TASK GOAL.
Transcribe, word for word, all of the entries below, and exclude any pictures from the copy.

^^^^

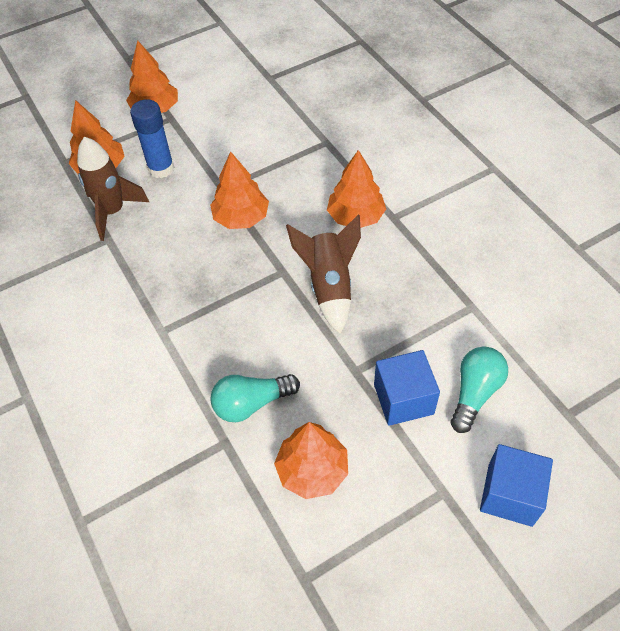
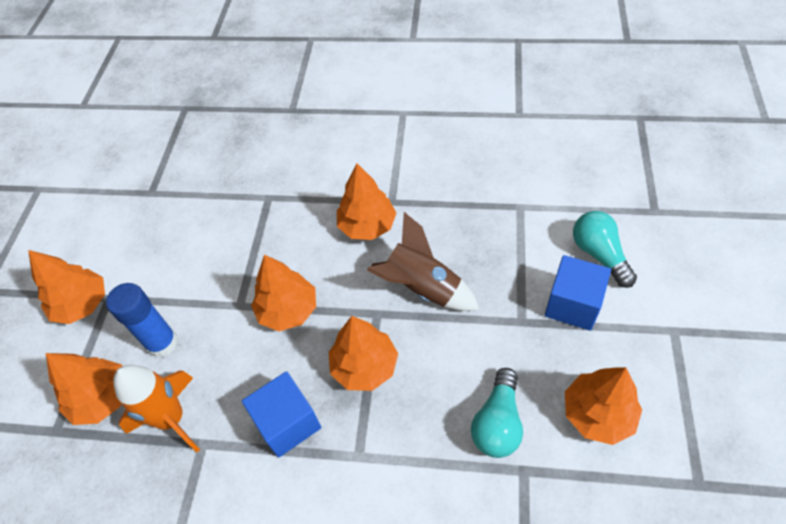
camera: 50 degrees left, 0 degrees up
(113, 212) = (172, 419): brown rocket -> orange rocket
(233, 291) = (364, 366): none -> orange tree
(510, 494) = (701, 289): blue cube -> blue cube (288, 423)

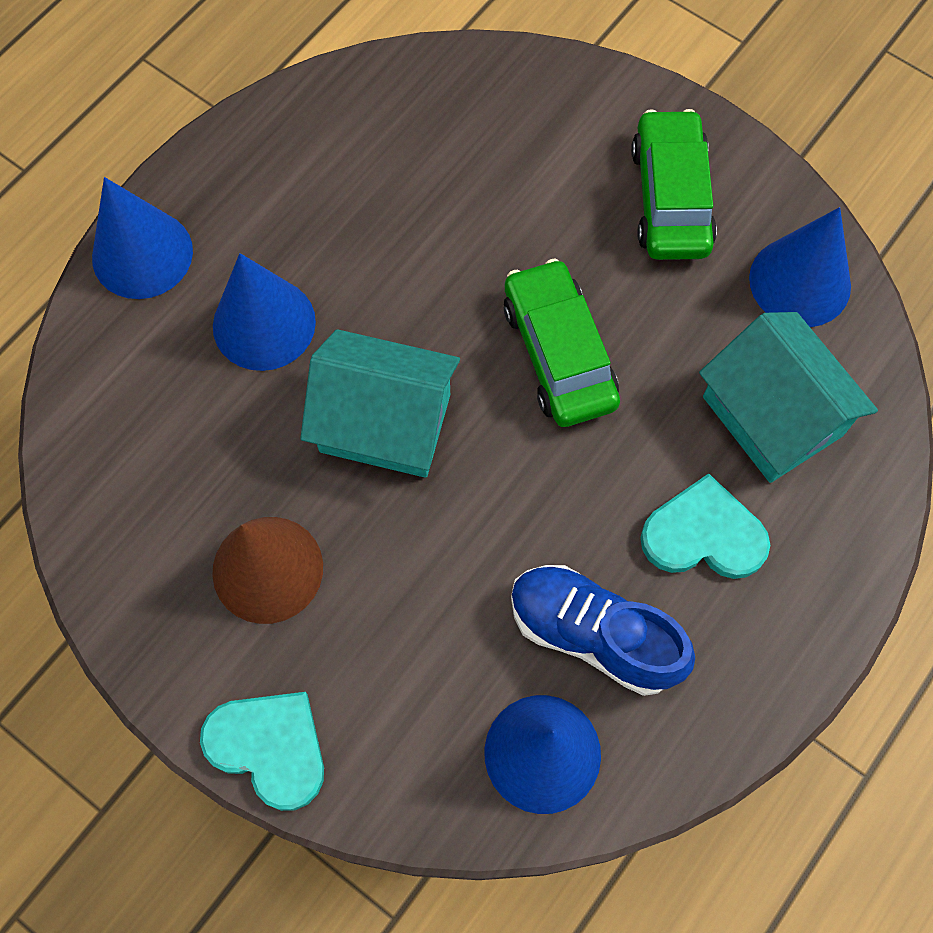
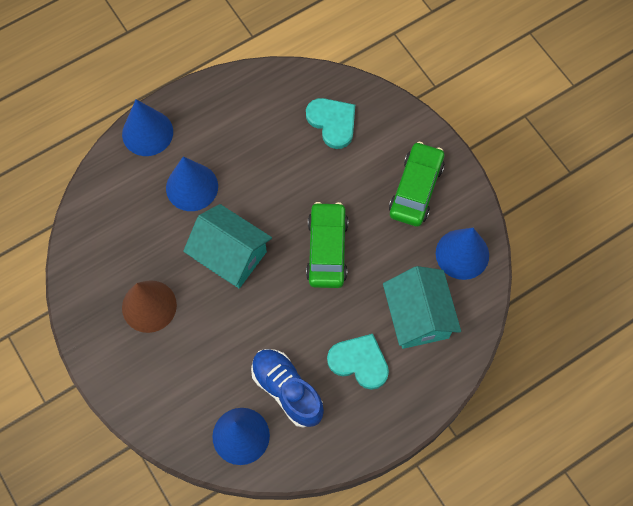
camera: 20 degrees right, 0 degrees up
(269, 747) = (119, 388): turquoise heart -> turquoise heart (332, 122)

^^^^

EXERCISE OUTPUT.
camera: 50 degrees left, 0 degrees up
(113, 212) = (172, 419): brown rocket -> orange rocket
(233, 291) = (364, 366): none -> orange tree
(510, 494) = (701, 289): blue cube -> blue cube (288, 423)

camera: 20 degrees right, 0 degrees up
(269, 747) = (119, 388): turquoise heart -> turquoise heart (332, 122)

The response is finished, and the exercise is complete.